◆ **What the task requires**
From the entries that follow, extract each line holding the string "VEXT".

◆ **Provided data**
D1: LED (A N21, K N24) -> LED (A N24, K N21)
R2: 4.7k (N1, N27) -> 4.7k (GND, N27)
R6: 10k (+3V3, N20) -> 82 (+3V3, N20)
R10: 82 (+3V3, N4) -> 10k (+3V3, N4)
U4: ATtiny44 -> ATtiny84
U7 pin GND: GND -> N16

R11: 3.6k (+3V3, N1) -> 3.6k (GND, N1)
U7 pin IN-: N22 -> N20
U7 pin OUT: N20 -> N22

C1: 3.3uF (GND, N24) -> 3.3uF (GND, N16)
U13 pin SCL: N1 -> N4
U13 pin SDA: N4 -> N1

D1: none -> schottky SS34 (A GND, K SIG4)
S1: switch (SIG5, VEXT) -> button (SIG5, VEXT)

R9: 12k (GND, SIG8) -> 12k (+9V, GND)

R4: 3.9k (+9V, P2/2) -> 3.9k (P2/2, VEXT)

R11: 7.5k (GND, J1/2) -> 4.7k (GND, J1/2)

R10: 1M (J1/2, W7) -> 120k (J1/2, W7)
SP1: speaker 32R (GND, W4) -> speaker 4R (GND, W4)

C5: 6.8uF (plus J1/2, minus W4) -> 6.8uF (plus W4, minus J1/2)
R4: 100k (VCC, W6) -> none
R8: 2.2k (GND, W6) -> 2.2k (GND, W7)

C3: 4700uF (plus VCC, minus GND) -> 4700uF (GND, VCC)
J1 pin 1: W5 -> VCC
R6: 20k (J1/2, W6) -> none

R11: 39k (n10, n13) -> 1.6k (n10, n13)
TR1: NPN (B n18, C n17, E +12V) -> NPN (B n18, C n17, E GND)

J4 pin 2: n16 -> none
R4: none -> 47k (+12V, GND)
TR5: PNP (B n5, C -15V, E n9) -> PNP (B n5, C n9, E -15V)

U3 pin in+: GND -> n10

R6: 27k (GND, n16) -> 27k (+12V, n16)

◆ **Expected answer**
S1: switch (SIG5, VEXT) -> button (SIG5, VEXT)
R4: 3.9k (+9V, P2/2) -> 3.9k (P2/2, VEXT)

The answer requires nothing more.